======== Listed records

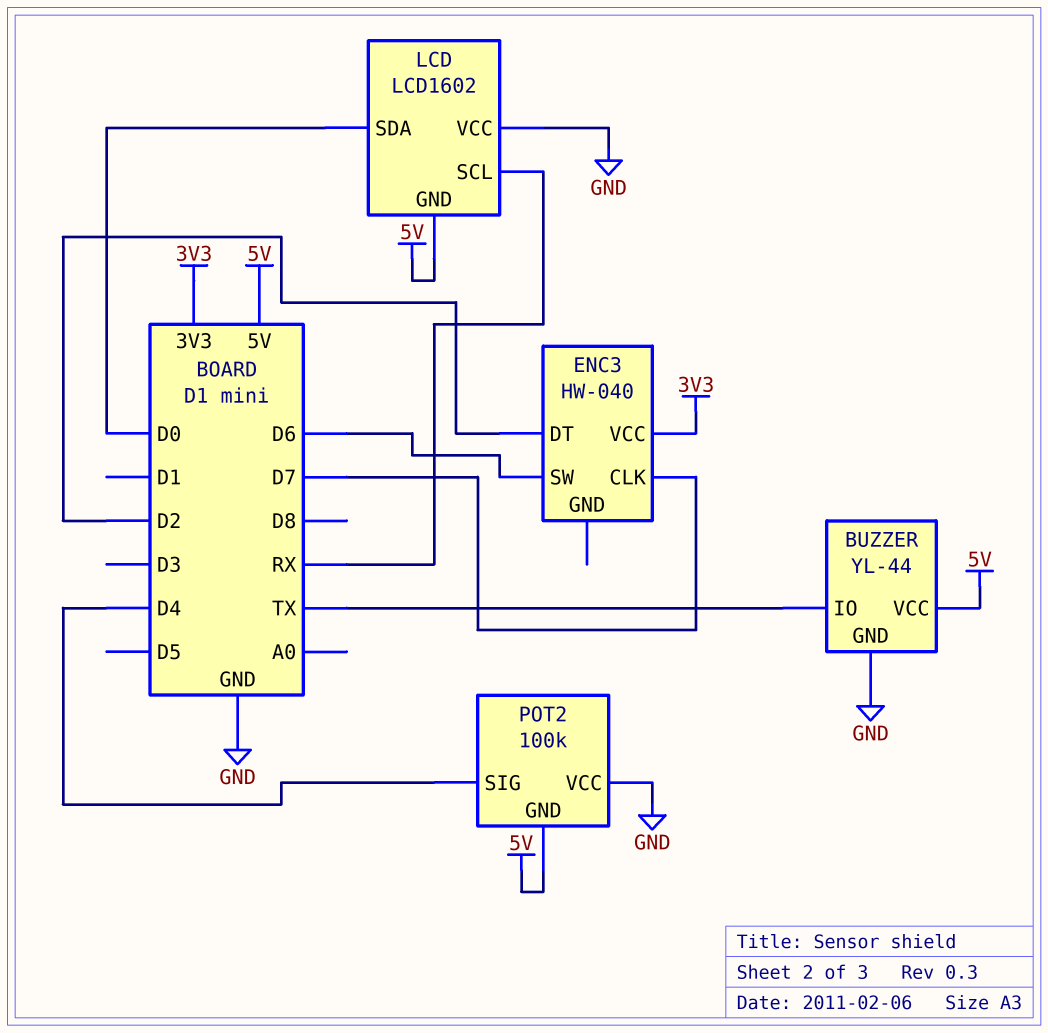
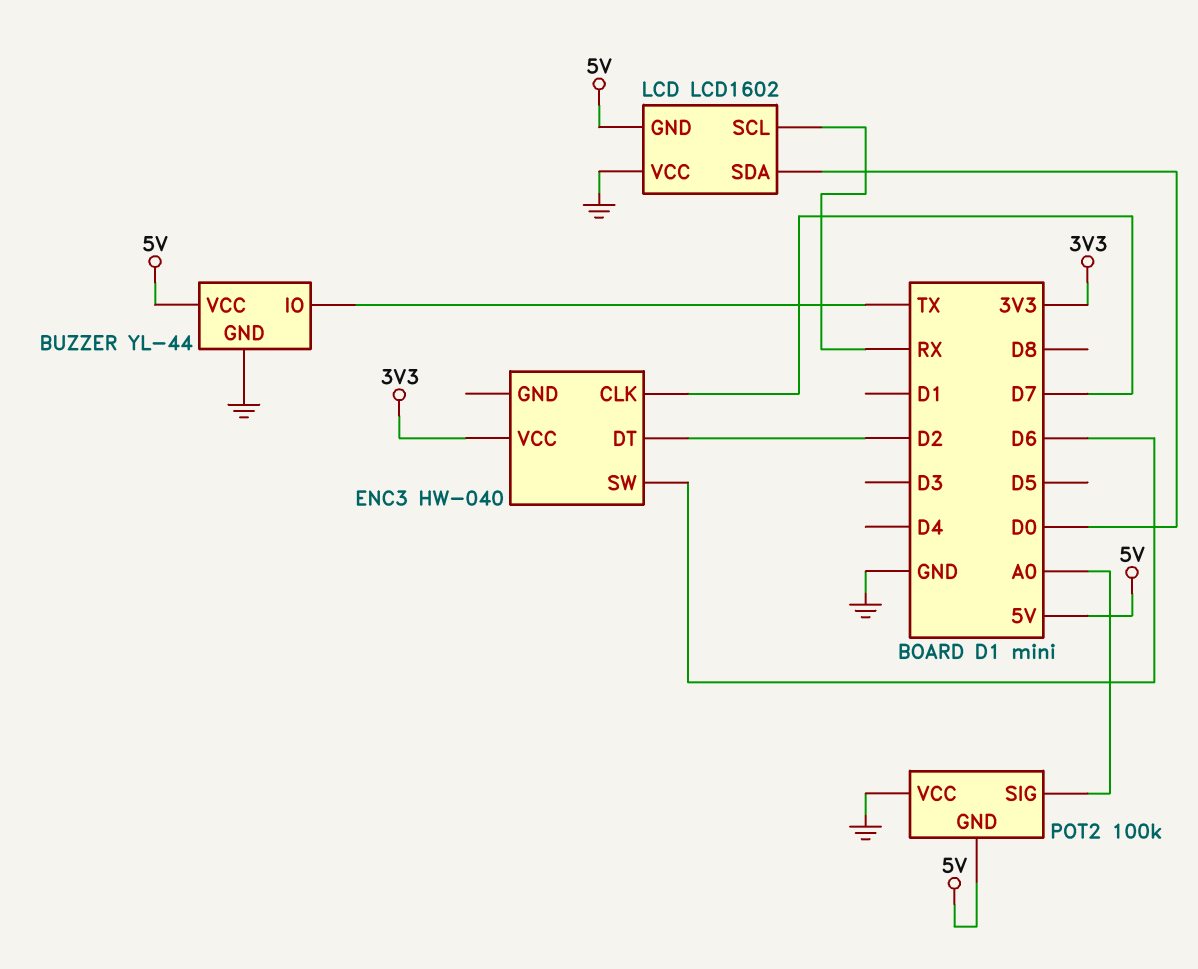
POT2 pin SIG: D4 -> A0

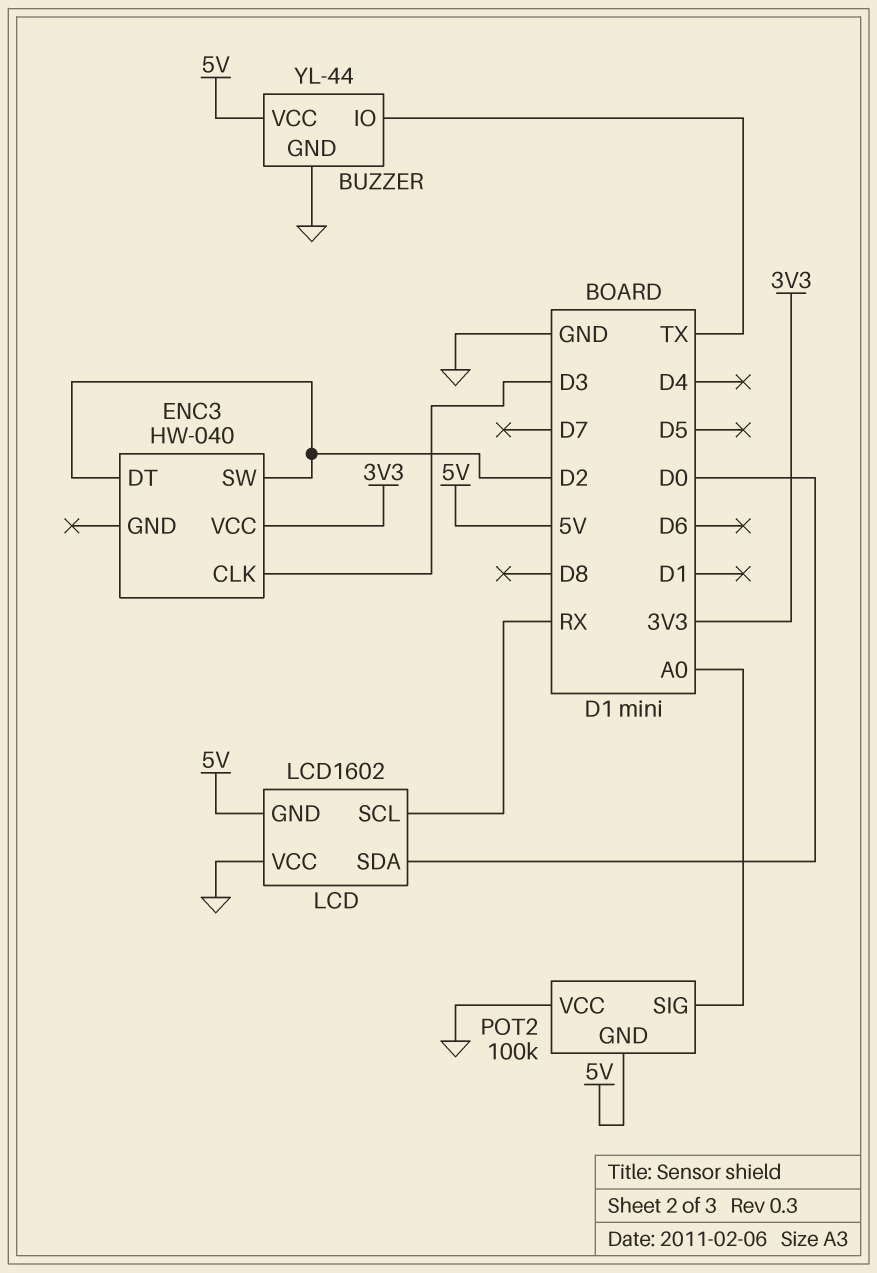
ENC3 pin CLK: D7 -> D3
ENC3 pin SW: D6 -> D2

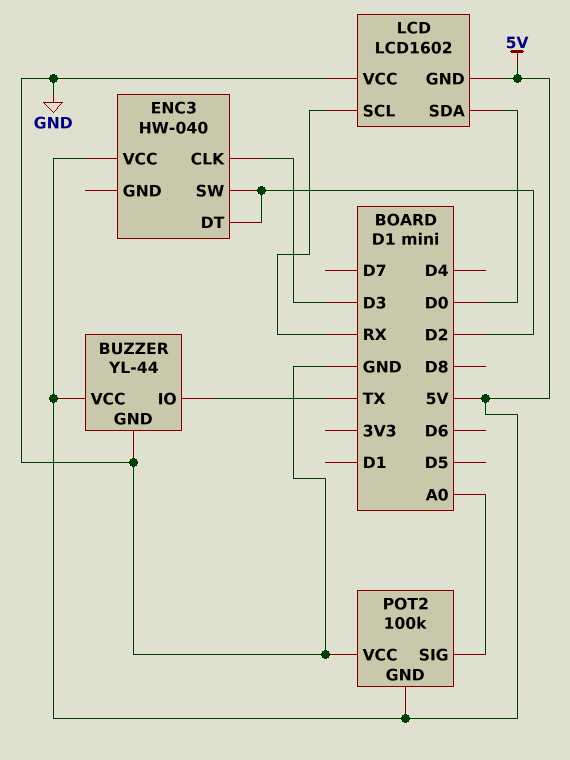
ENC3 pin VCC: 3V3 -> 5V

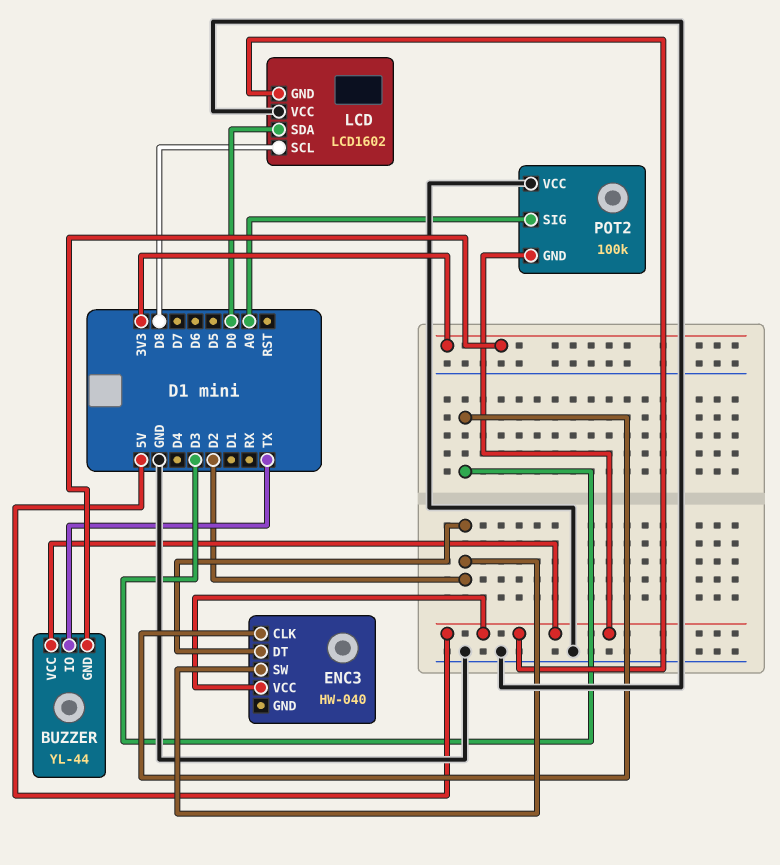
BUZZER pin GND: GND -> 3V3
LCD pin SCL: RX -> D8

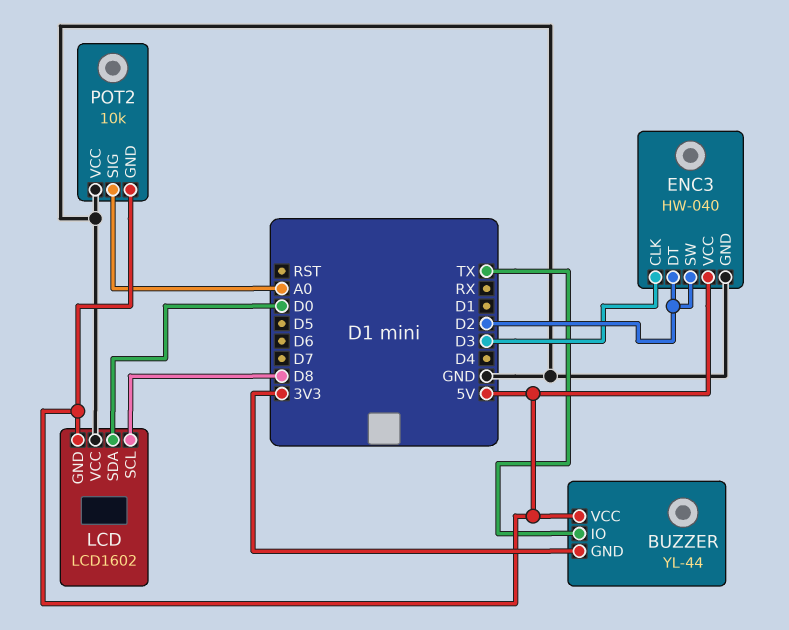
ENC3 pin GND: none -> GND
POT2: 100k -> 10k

================

• **Task instructions**
Word-for-word restatement: every line from the one with "ENC3 pin CLK: D7 -> D3" through the final line of the data, both ends included, pictures excluded.

• **Response to this task**
ENC3 pin CLK: D7 -> D3
ENC3 pin SW: D6 -> D2

ENC3 pin VCC: 3V3 -> 5V

BUZZER pin GND: GND -> 3V3
LCD pin SCL: RX -> D8

ENC3 pin GND: none -> GND
POT2: 100k -> 10k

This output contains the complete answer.